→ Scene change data
.....
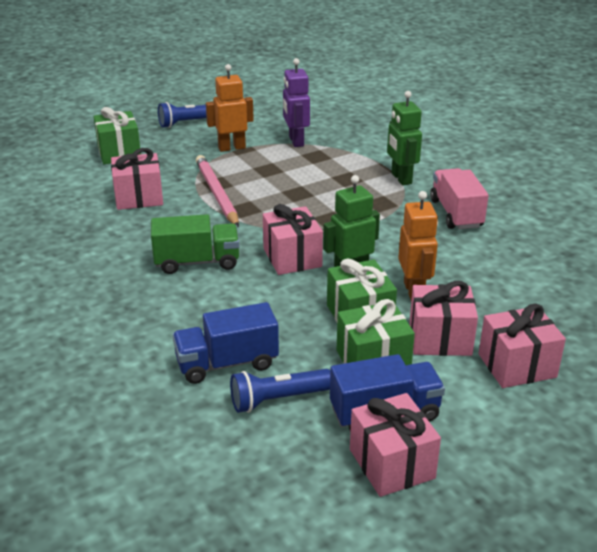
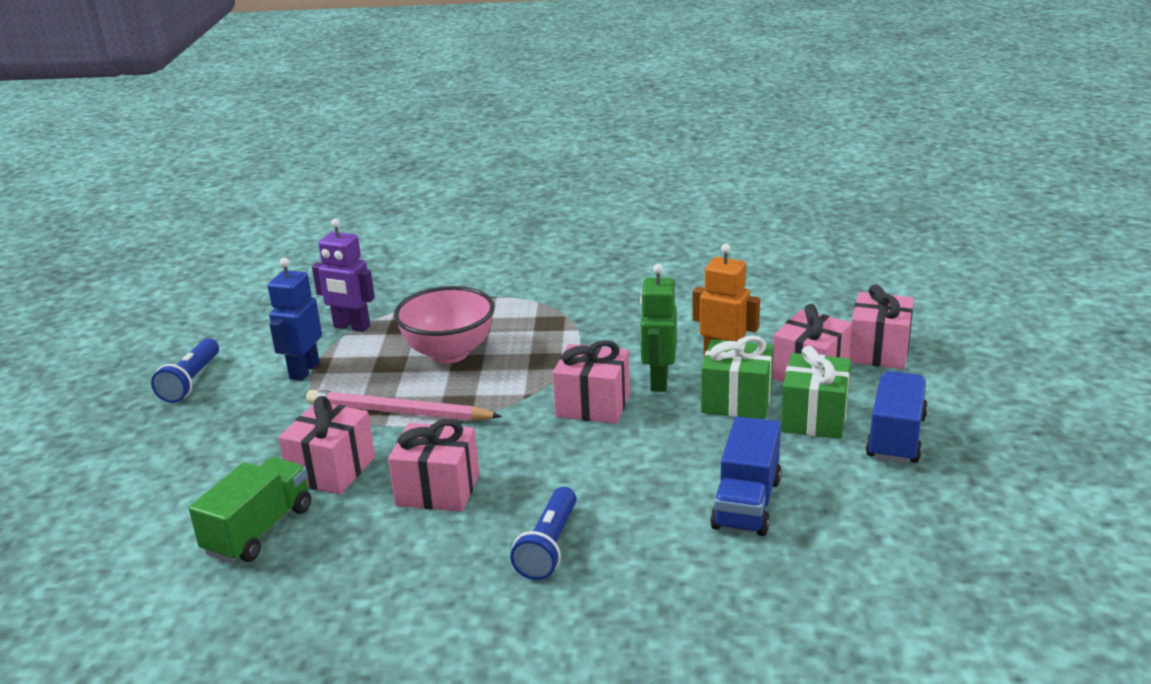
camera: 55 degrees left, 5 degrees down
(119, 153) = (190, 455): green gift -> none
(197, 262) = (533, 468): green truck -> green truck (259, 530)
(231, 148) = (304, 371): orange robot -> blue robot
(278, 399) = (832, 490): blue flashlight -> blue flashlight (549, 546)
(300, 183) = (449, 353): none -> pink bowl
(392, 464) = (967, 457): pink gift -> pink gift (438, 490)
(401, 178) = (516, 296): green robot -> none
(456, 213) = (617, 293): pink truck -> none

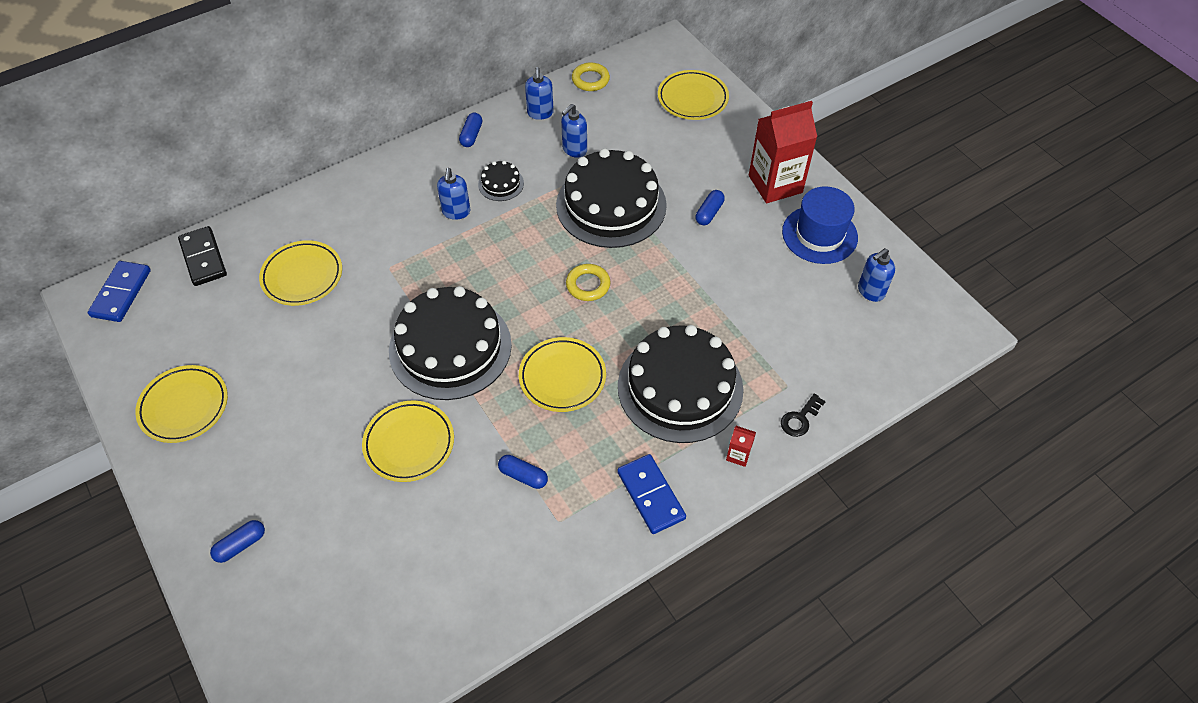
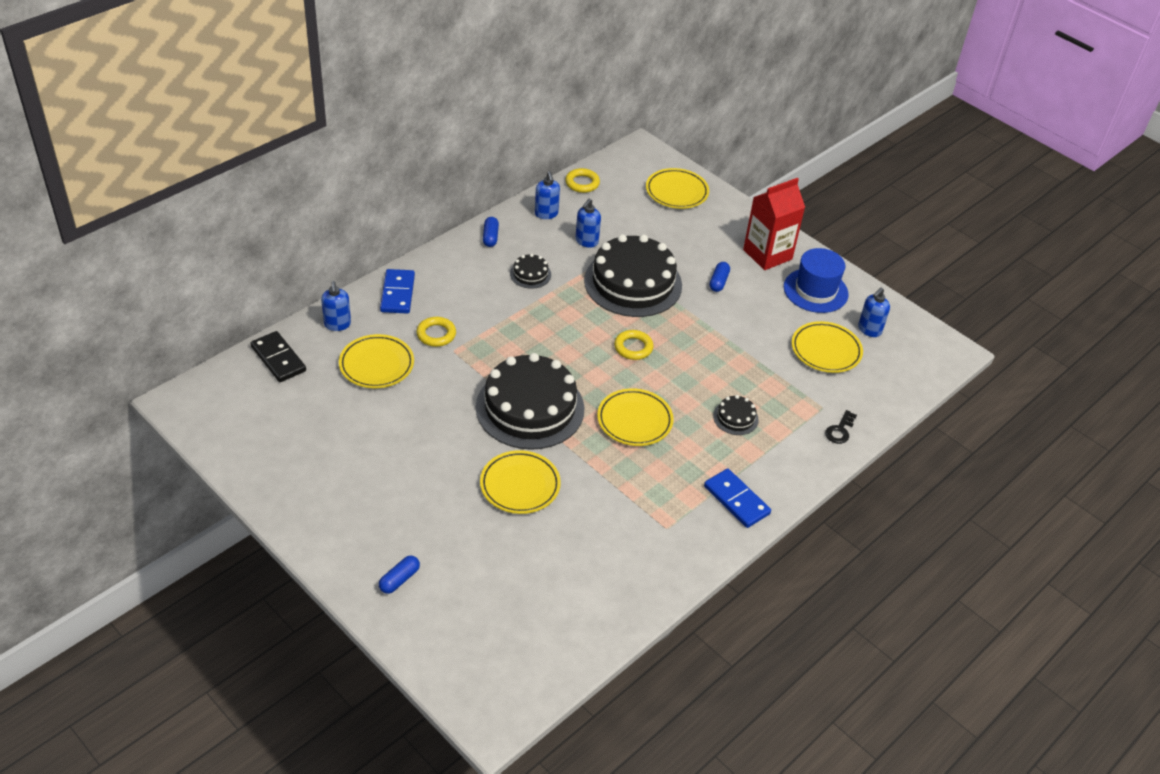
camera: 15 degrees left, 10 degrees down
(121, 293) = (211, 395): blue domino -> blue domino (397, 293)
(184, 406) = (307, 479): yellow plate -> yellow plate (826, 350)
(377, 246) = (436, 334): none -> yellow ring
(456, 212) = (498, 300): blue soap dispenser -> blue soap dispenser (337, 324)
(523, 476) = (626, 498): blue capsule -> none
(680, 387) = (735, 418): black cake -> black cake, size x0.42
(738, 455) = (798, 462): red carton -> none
.....
→ Work to be completed
The line containing "camera: 15 degrees left, 10 degrees down" marks the start; retype it and each line after it through the end of the records above, exactly.

→ Reply
camera: 15 degrees left, 10 degrees down
(121, 293) = (211, 395): blue domino -> blue domino (397, 293)
(184, 406) = (307, 479): yellow plate -> yellow plate (826, 350)
(377, 246) = (436, 334): none -> yellow ring
(456, 212) = (498, 300): blue soap dispenser -> blue soap dispenser (337, 324)
(523, 476) = (626, 498): blue capsule -> none
(680, 387) = (735, 418): black cake -> black cake, size x0.42
(738, 455) = (798, 462): red carton -> none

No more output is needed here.